Dataset section
# # #

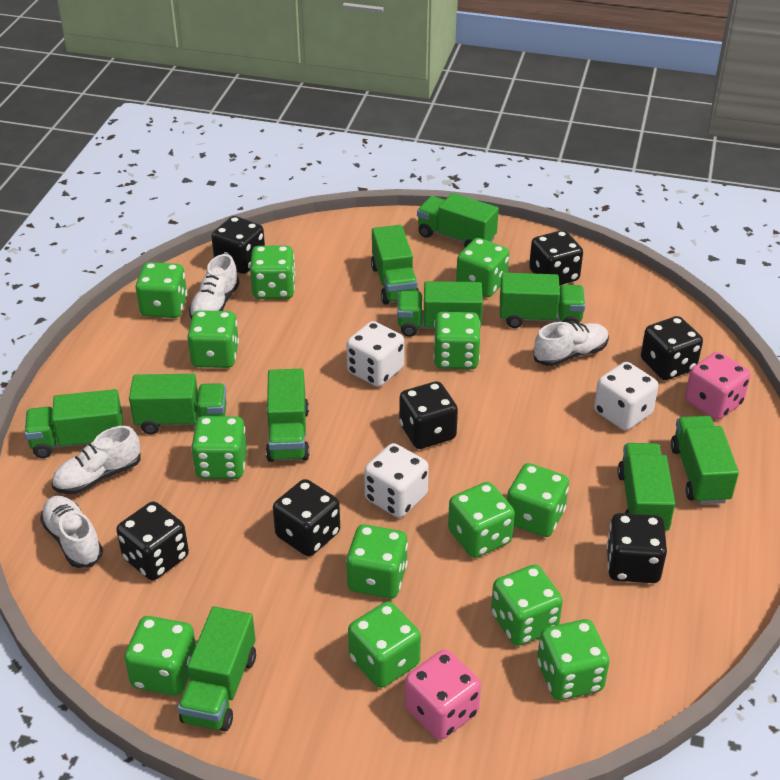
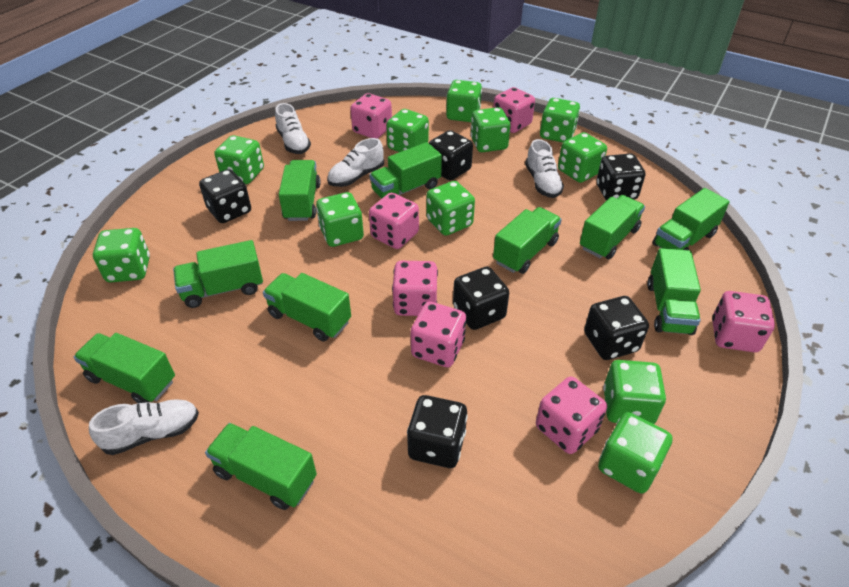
black dice: 7 -> 6
green dice: 13 -> 11
pink dice: 2 -> 7
white dice: 3 -> 0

# # #

What is being asked
Every line above should be reproduced exactly, please, with no pictures included.

Result below
black dice: 7 -> 6
green dice: 13 -> 11
pink dice: 2 -> 7
white dice: 3 -> 0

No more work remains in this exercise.